===== Data extracts =====

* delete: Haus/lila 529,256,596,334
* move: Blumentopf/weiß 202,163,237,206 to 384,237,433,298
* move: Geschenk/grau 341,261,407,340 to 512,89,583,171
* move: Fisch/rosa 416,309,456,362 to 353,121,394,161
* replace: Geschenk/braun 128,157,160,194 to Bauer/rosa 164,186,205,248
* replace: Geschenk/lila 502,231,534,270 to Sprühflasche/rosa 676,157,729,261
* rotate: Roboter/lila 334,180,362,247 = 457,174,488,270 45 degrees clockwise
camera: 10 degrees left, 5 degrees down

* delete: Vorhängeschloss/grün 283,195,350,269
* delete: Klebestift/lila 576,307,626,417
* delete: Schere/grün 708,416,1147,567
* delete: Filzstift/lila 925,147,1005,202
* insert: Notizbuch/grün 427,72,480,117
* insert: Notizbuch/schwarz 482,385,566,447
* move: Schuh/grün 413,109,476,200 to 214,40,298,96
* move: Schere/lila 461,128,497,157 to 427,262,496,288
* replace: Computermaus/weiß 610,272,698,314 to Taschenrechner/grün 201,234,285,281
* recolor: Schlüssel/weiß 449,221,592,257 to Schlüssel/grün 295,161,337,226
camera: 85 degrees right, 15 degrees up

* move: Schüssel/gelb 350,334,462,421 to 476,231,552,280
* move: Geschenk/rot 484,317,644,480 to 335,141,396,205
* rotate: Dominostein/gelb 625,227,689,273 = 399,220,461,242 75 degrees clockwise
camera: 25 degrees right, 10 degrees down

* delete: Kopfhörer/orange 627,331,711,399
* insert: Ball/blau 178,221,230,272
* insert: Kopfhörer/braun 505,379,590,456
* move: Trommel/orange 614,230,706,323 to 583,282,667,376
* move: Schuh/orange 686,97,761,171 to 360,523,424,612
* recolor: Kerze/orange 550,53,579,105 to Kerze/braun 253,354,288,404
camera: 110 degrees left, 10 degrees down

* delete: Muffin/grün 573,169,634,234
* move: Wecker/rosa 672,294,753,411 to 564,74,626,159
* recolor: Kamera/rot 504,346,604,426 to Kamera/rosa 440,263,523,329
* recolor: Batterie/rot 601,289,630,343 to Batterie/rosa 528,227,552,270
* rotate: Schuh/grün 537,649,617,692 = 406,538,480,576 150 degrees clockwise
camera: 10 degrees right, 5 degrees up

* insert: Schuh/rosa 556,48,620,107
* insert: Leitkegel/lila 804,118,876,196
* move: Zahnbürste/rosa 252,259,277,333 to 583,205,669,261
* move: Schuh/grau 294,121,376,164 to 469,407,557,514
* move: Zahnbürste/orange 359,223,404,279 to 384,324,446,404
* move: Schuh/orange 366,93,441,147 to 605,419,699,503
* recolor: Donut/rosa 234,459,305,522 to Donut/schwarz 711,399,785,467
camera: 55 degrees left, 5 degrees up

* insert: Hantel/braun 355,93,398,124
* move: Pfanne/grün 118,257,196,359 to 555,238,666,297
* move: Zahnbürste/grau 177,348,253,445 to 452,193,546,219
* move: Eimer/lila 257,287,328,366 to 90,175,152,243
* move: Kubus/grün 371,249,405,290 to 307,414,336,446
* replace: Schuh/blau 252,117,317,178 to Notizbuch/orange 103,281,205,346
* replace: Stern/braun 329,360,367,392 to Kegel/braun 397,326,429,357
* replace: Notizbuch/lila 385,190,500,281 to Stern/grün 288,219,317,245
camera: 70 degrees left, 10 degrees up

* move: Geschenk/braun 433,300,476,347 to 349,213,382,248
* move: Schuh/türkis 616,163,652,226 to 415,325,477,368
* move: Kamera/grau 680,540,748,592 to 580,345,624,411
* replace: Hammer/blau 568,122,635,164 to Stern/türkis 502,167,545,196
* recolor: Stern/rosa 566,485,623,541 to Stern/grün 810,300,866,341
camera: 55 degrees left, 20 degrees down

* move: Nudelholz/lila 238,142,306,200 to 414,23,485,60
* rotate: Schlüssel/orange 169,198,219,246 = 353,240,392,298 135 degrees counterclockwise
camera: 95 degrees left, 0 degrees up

=====

- **Problem requirements**: Write out every line of the data exactly, leaving nothing out.

- **Answer to this exercise**:
* delete: Haus/lila 529,256,596,334
* move: Blumentopf/weiß 202,163,237,206 to 384,237,433,298
* move: Geschenk/grau 341,261,407,340 to 512,89,583,171
* move: Fisch/rosa 416,309,456,362 to 353,121,394,161
* replace: Geschenk/braun 128,157,160,194 to Bauer/rosa 164,186,205,248
* replace: Geschenk/lila 502,231,534,270 to Sprühflasche/rosa 676,157,729,261
* rotate: Roboter/lila 334,180,362,247 = 457,174,488,270 45 degrees clockwise
camera: 10 degrees left, 5 degrees down

* delete: Vorhängeschloss/grün 283,195,350,269
* delete: Klebestift/lila 576,307,626,417
* delete: Schere/grün 708,416,1147,567
* delete: Filzstift/lila 925,147,1005,202
* insert: Notizbuch/grün 427,72,480,117
* insert: Notizbuch/schwarz 482,385,566,447
* move: Schuh/grün 413,109,476,200 to 214,40,298,96
* move: Schere/lila 461,128,497,157 to 427,262,496,288
* replace: Computermaus/weiß 610,272,698,314 to Taschenrechner/grün 201,234,285,281
* recolor: Schlüssel/weiß 449,221,592,257 to Schlüssel/grün 295,161,337,226
camera: 85 degrees right, 15 degrees up

* move: Schüssel/gelb 350,334,462,421 to 476,231,552,280
* move: Geschenk/rot 484,317,644,480 to 335,141,396,205
* rotate: Dominostein/gelb 625,227,689,273 = 399,220,461,242 75 degrees clockwise
camera: 25 degrees right, 10 degrees down

* delete: Kopfhörer/orange 627,331,711,399
* insert: Ball/blau 178,221,230,272
* insert: Kopfhörer/braun 505,379,590,456
* move: Trommel/orange 614,230,706,323 to 583,282,667,376
* move: Schuh/orange 686,97,761,171 to 360,523,424,612
* recolor: Kerze/orange 550,53,579,105 to Kerze/braun 253,354,288,404
camera: 110 degrees left, 10 degrees down

* delete: Muffin/grün 573,169,634,234
* move: Wecker/rosa 672,294,753,411 to 564,74,626,159
* recolor: Kamera/rot 504,346,604,426 to Kamera/rosa 440,263,523,329
* recolor: Batterie/rot 601,289,630,343 to Batterie/rosa 528,227,552,270
* rotate: Schuh/grün 537,649,617,692 = 406,538,480,576 150 degrees clockwise
camera: 10 degrees right, 5 degrees up

* insert: Schuh/rosa 556,48,620,107
* insert: Leitkegel/lila 804,118,876,196
* move: Zahnbürste/rosa 252,259,277,333 to 583,205,669,261
* move: Schuh/grau 294,121,376,164 to 469,407,557,514
* move: Zahnbürste/orange 359,223,404,279 to 384,324,446,404
* move: Schuh/orange 366,93,441,147 to 605,419,699,503
* recolor: Donut/rosa 234,459,305,522 to Donut/schwarz 711,399,785,467
camera: 55 degrees left, 5 degrees up

* insert: Hantel/braun 355,93,398,124
* move: Pfanne/grün 118,257,196,359 to 555,238,666,297
* move: Zahnbürste/grau 177,348,253,445 to 452,193,546,219
* move: Eimer/lila 257,287,328,366 to 90,175,152,243
* move: Kubus/grün 371,249,405,290 to 307,414,336,446
* replace: Schuh/blau 252,117,317,178 to Notizbuch/orange 103,281,205,346
* replace: Stern/braun 329,360,367,392 to Kegel/braun 397,326,429,357
* replace: Notizbuch/lila 385,190,500,281 to Stern/grün 288,219,317,245
camera: 70 degrees left, 10 degrees up

* move: Geschenk/braun 433,300,476,347 to 349,213,382,248
* move: Schuh/türkis 616,163,652,226 to 415,325,477,368
* move: Kamera/grau 680,540,748,592 to 580,345,624,411
* replace: Hammer/blau 568,122,635,164 to Stern/türkis 502,167,545,196
* recolor: Stern/rosa 566,485,623,541 to Stern/grün 810,300,866,341
camera: 55 degrees left, 20 degrees down

* move: Nudelholz/lila 238,142,306,200 to 414,23,485,60
* rotate: Schlüssel/orange 169,198,219,246 = 353,240,392,298 135 degrees counterclockwise
camera: 95 degrees left, 0 degrees up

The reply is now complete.